- [TASK DESCRIPTION]: Copy all records exactly; omit pictures.

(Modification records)
################
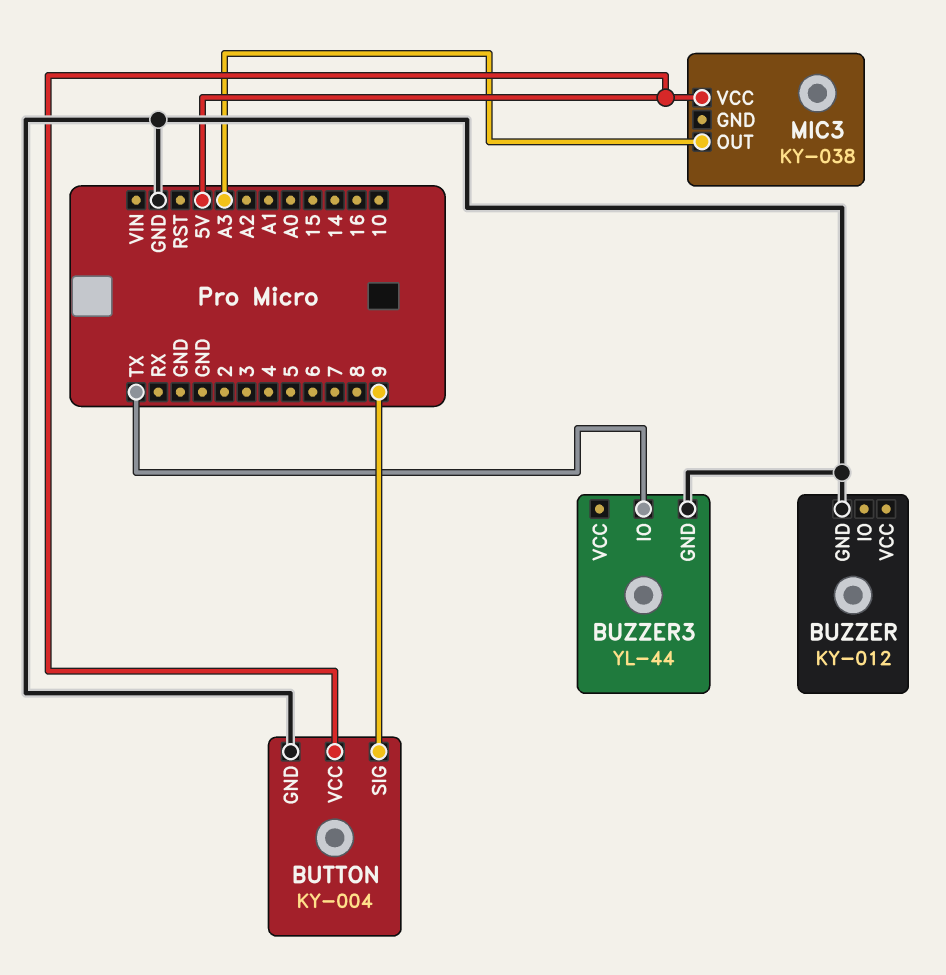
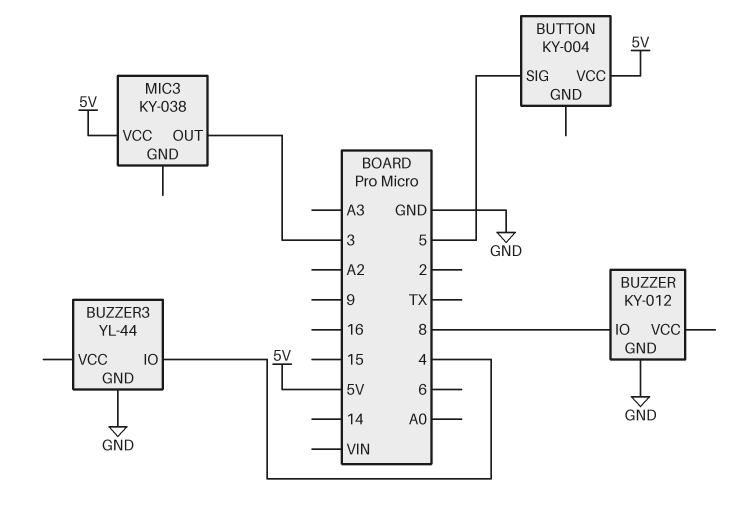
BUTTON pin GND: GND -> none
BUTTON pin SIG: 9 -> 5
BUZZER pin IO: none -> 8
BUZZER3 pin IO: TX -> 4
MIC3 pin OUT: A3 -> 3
################
- [EXERCISE OUTPUT]:
BUTTON pin GND: GND -> none
BUTTON pin SIG: 9 -> 5
BUZZER pin IO: none -> 8
BUZZER3 pin IO: TX -> 4
MIC3 pin OUT: A3 -> 3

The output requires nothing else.